• [What the task asks] Of all the lines below, output only those starting at the one with "U1 pin OUT: VA -> N_3" and ending at the one with "LDR3: GL5516 (DGND, N31) -> GL5516 (DGND, N3)", both ends included, exactly as written.

□ □ □ □ □

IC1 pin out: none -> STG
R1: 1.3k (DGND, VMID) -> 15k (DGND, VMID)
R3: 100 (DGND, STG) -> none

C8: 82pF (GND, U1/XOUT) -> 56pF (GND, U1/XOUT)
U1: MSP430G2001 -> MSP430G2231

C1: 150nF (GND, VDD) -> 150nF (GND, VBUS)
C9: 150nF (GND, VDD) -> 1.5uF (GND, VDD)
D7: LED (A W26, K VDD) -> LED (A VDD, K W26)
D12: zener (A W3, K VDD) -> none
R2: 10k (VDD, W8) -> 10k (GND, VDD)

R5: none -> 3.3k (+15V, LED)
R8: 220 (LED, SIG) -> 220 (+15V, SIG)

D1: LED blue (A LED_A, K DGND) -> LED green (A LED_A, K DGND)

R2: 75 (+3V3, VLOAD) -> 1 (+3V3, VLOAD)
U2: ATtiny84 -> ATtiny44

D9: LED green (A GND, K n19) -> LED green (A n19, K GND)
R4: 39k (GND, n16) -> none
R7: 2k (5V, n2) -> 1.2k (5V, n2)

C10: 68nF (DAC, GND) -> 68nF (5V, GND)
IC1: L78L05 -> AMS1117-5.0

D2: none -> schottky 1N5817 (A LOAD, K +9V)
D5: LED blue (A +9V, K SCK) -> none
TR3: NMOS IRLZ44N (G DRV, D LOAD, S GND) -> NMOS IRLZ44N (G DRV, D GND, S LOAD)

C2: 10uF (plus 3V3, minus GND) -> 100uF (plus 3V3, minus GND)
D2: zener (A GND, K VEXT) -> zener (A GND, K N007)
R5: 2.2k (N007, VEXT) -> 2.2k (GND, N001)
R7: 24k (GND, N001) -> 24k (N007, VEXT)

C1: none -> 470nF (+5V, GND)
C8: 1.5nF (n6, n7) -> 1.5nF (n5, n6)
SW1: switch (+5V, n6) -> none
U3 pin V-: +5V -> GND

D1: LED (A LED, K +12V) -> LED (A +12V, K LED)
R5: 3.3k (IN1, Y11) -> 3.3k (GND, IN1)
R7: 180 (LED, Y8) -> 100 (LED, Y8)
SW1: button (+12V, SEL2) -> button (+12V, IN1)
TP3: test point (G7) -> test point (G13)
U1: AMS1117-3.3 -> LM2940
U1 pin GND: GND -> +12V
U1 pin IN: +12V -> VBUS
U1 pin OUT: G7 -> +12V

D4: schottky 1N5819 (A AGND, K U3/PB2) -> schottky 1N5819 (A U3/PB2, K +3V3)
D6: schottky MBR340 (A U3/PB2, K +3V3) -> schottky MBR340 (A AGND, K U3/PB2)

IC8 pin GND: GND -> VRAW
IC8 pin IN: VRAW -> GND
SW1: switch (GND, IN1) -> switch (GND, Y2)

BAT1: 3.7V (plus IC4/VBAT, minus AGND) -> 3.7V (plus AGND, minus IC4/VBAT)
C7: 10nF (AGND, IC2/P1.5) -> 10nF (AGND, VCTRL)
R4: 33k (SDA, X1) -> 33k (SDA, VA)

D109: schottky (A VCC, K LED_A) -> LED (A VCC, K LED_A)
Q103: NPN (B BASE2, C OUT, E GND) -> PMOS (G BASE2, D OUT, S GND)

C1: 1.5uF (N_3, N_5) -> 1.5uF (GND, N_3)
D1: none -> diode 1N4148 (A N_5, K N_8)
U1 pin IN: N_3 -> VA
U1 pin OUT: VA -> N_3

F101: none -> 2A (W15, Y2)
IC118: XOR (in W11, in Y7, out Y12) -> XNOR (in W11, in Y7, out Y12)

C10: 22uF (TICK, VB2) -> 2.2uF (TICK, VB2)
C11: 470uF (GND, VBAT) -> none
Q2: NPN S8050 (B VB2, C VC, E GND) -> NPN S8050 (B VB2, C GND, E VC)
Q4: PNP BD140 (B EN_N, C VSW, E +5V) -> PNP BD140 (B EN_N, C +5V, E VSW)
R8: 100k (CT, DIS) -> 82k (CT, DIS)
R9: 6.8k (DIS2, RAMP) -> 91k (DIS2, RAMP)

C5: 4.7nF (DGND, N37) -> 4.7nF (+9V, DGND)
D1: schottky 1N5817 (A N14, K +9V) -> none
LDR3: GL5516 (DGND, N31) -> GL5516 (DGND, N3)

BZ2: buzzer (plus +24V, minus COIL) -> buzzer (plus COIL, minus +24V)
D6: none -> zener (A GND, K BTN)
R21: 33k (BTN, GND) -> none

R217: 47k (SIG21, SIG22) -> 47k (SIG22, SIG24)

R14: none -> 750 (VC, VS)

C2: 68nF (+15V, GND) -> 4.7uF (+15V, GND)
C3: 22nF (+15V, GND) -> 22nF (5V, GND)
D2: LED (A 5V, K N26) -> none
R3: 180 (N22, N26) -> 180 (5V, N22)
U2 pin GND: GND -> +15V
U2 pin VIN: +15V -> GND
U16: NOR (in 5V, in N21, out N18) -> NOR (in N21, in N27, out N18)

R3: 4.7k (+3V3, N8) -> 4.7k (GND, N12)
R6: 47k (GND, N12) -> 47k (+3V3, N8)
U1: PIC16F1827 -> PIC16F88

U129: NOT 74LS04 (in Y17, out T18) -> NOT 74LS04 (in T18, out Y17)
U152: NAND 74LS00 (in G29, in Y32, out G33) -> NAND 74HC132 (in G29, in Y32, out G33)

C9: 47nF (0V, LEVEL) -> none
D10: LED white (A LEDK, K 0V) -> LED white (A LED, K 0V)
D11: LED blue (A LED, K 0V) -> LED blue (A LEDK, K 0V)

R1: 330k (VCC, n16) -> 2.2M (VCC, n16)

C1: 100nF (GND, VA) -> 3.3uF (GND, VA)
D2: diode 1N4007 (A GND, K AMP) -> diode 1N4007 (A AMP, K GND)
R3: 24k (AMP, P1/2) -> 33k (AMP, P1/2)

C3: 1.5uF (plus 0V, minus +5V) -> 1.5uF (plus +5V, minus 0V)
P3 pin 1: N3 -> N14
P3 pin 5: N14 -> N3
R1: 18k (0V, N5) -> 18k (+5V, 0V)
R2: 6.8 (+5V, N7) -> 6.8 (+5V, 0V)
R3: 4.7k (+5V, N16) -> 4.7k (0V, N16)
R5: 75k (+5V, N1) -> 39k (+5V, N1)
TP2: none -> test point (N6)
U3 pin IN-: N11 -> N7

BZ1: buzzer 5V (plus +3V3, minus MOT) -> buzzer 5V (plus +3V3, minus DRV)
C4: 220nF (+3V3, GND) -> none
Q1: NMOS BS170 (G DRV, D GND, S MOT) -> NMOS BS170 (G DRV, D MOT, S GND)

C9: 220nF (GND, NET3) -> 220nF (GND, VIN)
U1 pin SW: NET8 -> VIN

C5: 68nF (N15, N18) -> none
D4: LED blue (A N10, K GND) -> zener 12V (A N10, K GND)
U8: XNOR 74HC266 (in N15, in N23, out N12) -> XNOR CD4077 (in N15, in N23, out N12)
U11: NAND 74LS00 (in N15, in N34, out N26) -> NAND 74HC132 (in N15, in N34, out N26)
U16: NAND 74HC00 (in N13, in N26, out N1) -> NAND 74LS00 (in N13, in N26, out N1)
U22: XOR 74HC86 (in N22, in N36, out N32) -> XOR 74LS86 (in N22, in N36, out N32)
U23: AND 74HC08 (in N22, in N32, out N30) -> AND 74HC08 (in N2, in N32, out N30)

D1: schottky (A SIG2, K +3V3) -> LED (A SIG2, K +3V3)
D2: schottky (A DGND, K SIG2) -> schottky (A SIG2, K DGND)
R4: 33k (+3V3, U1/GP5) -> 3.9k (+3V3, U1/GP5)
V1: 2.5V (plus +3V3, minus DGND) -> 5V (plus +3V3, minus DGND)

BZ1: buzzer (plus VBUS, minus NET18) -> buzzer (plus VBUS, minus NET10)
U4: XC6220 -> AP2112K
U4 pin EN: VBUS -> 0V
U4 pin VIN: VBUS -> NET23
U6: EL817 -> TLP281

□ □ □ □ □

• [Task solution]
U1 pin OUT: VA -> N_3

F101: none -> 2A (W15, Y2)
IC118: XOR (in W11, in Y7, out Y12) -> XNOR (in W11, in Y7, out Y12)

C10: 22uF (TICK, VB2) -> 2.2uF (TICK, VB2)
C11: 470uF (GND, VBAT) -> none
Q2: NPN S8050 (B VB2, C VC, E GND) -> NPN S8050 (B VB2, C GND, E VC)
Q4: PNP BD140 (B EN_N, C VSW, E +5V) -> PNP BD140 (B EN_N, C +5V, E VSW)
R8: 100k (CT, DIS) -> 82k (CT, DIS)
R9: 6.8k (DIS2, RAMP) -> 91k (DIS2, RAMP)

C5: 4.7nF (DGND, N37) -> 4.7nF (+9V, DGND)
D1: schottky 1N5817 (A N14, K +9V) -> none
LDR3: GL5516 (DGND, N31) -> GL5516 (DGND, N3)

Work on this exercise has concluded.